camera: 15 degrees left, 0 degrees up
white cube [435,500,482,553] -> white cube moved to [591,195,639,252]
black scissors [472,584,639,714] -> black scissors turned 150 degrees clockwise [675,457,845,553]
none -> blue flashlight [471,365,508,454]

---

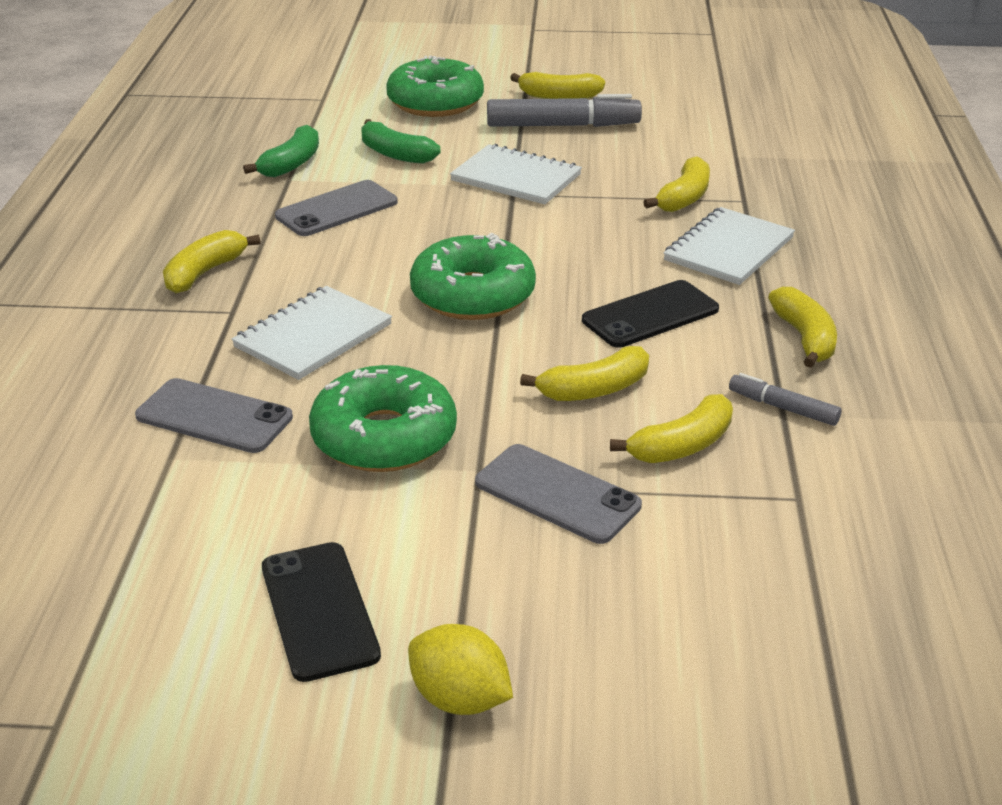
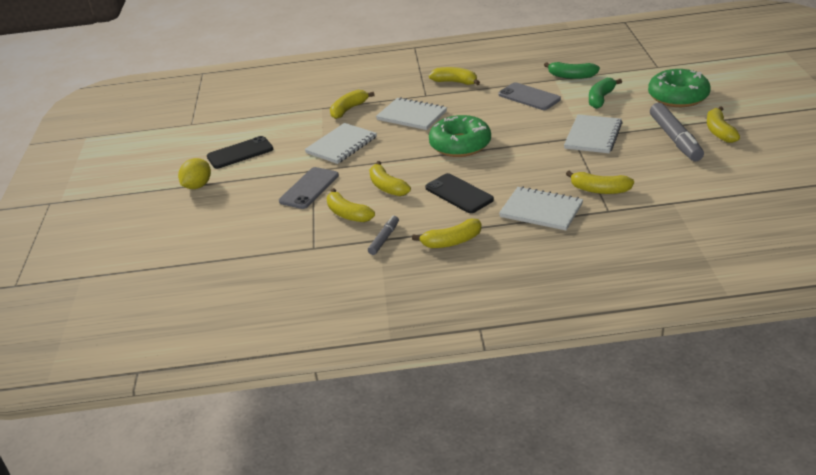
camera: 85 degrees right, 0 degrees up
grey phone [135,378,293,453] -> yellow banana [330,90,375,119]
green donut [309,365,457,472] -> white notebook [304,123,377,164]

**Your goal:**
Would you print exactly and only the lines of the material above that run from the line with "camera: 15 degrees left, 0 degrees up" through the line with "none -> blue flashlight [471,365,508,454]", both included?

**Output of the exercise:**
camera: 15 degrees left, 0 degrees up
white cube [435,500,482,553] -> white cube moved to [591,195,639,252]
black scissors [472,584,639,714] -> black scissors turned 150 degrees clockwise [675,457,845,553]
none -> blue flashlight [471,365,508,454]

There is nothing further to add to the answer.